─── RECORDS FOR THE EXERCISE ───

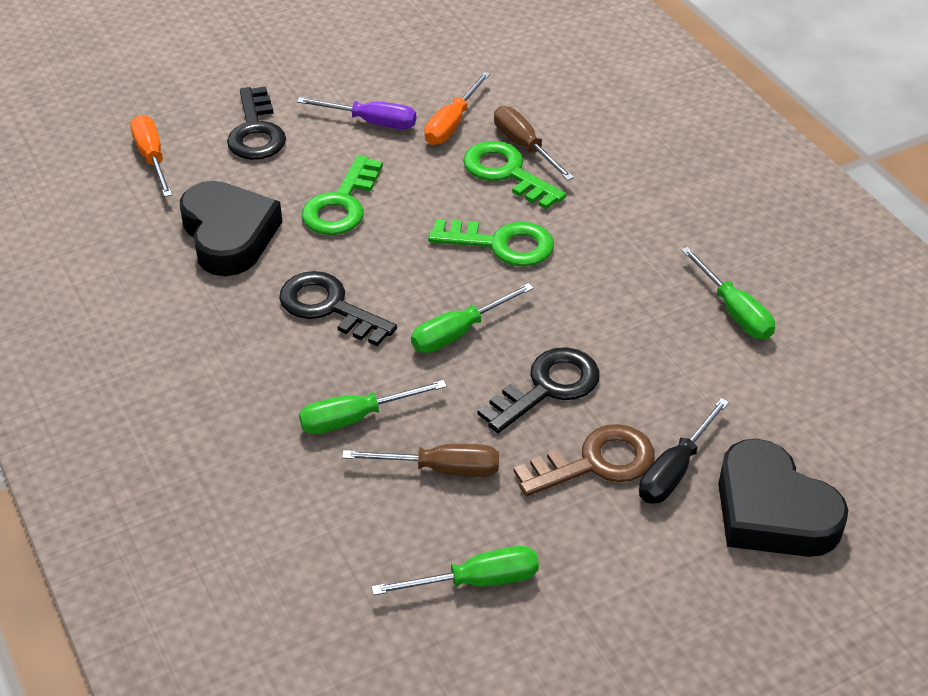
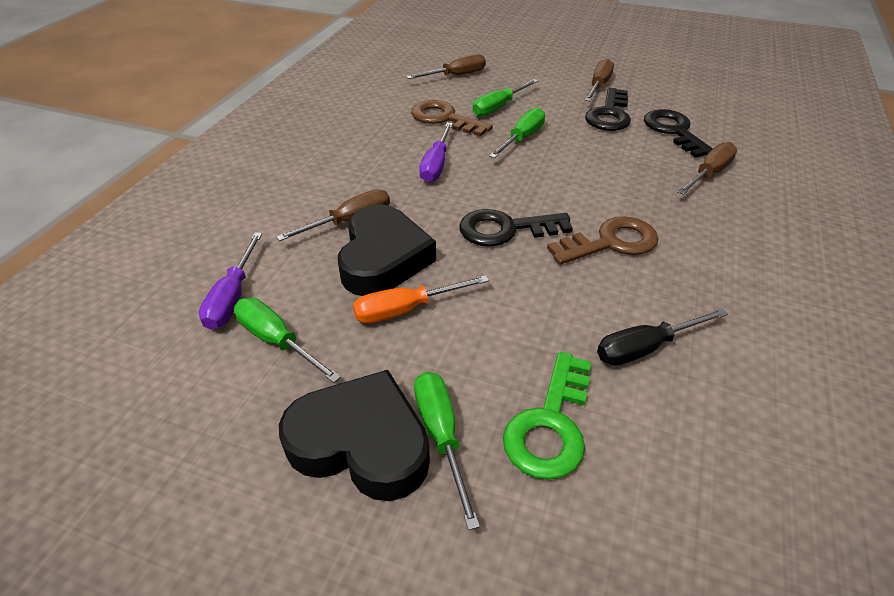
brown key: 1 -> 2
brown screwdriver: 2 -> 4
green key: 3 -> 1
orange screwdriver: 2 -> 1
purple screwdriver: 1 -> 2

───

[EXERCISE] Reproduce all of the data exactly; the pictures do not belong in the copy.

[SOLUTION]
brown key: 1 -> 2
brown screwdriver: 2 -> 4
green key: 3 -> 1
orange screwdriver: 2 -> 1
purple screwdriver: 1 -> 2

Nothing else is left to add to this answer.